Goal of the exercise » The lines below that include "SONAR" are to be found and copied.

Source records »

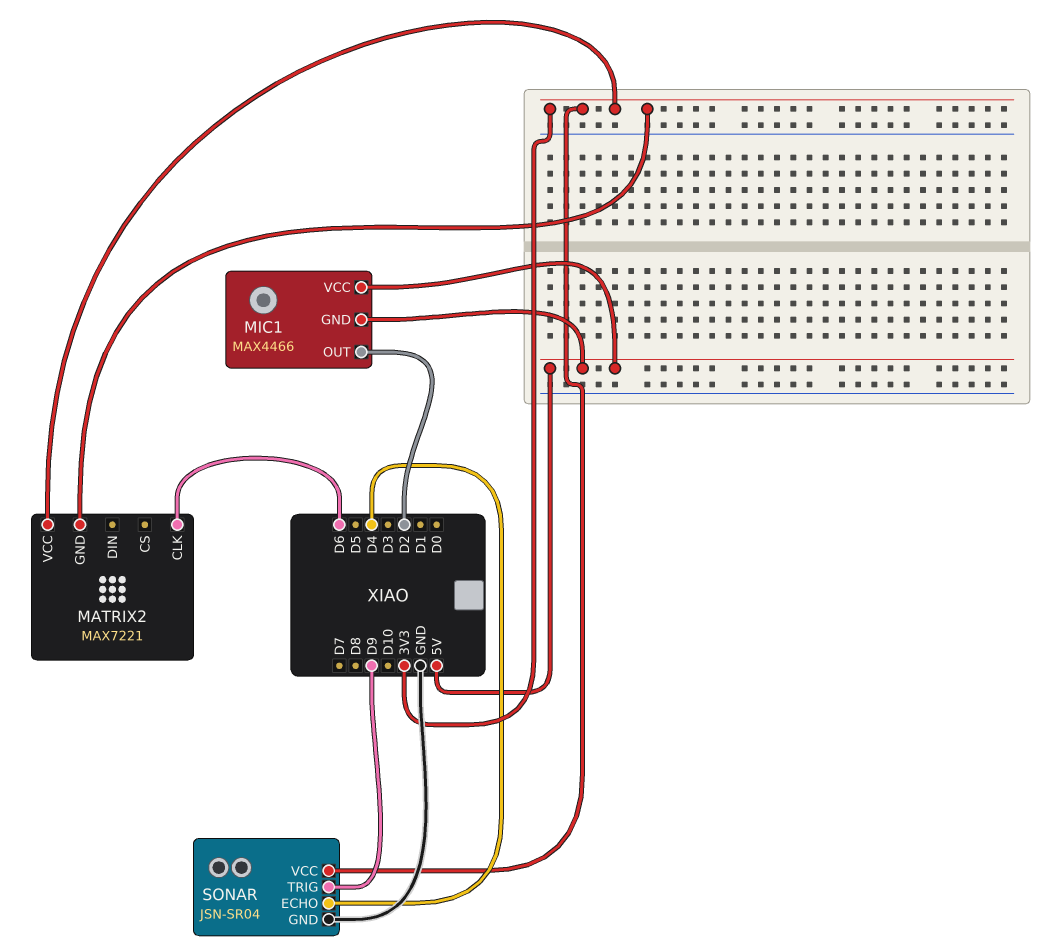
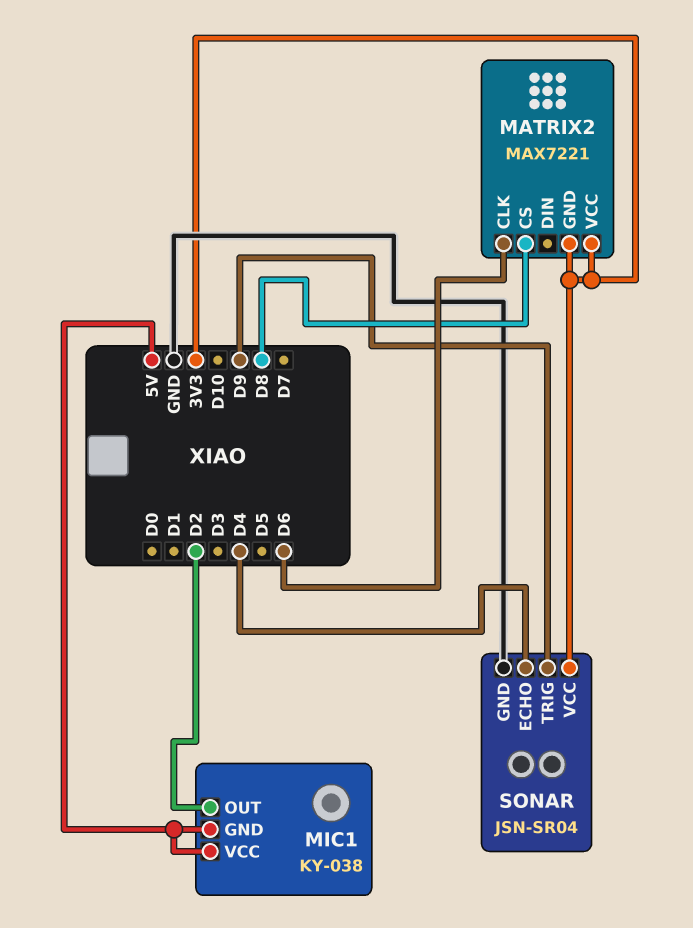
MATRIX2 pin CS: none -> D8
MIC1: MAX4466 -> KY-038

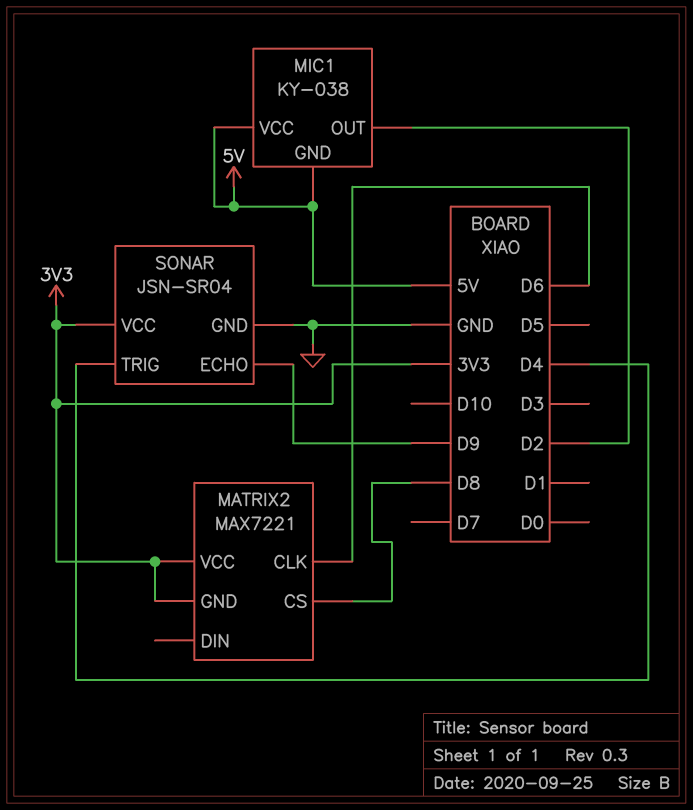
SONAR pin ECHO: D4 -> D9
SONAR pin TRIG: D9 -> D4

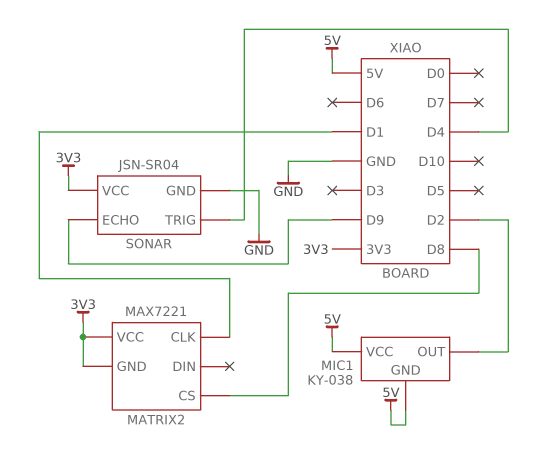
MATRIX2 pin CLK: D6 -> D1

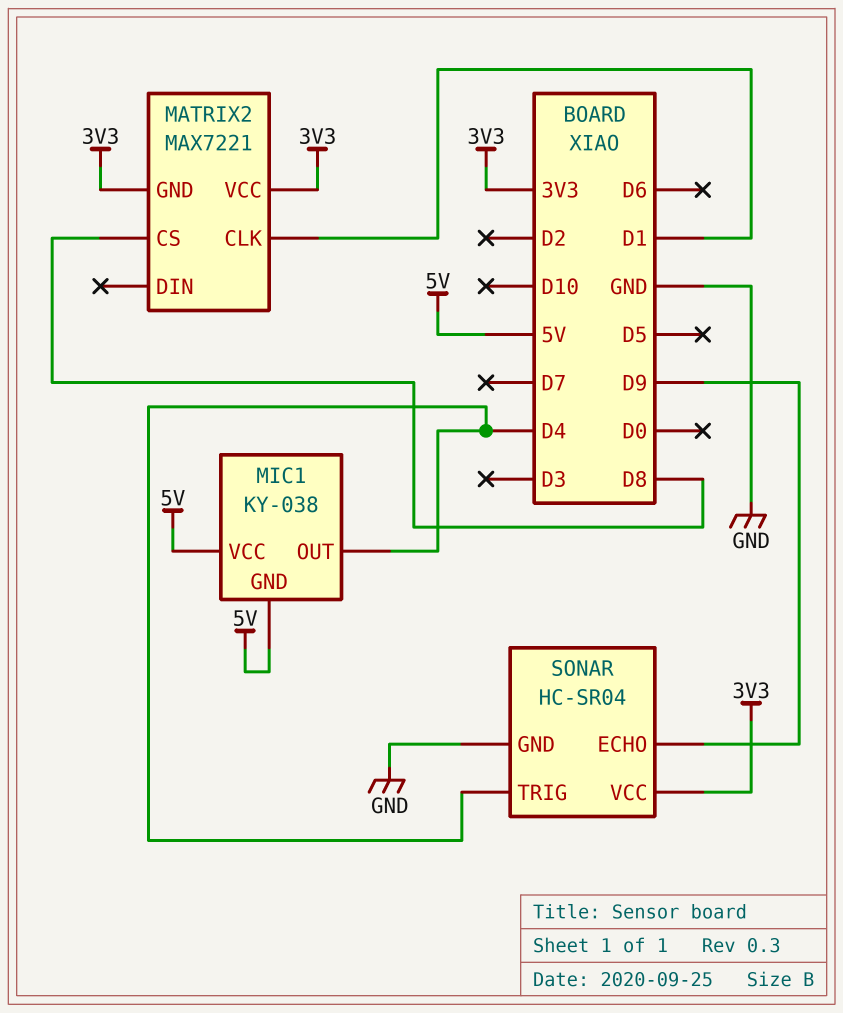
MIC1 pin OUT: D2 -> D4
SONAR: JSN-SR04 -> HC-SR04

Reply »
SONAR pin ECHO: D4 -> D9
SONAR pin TRIG: D9 -> D4
SONAR: JSN-SR04 -> HC-SR04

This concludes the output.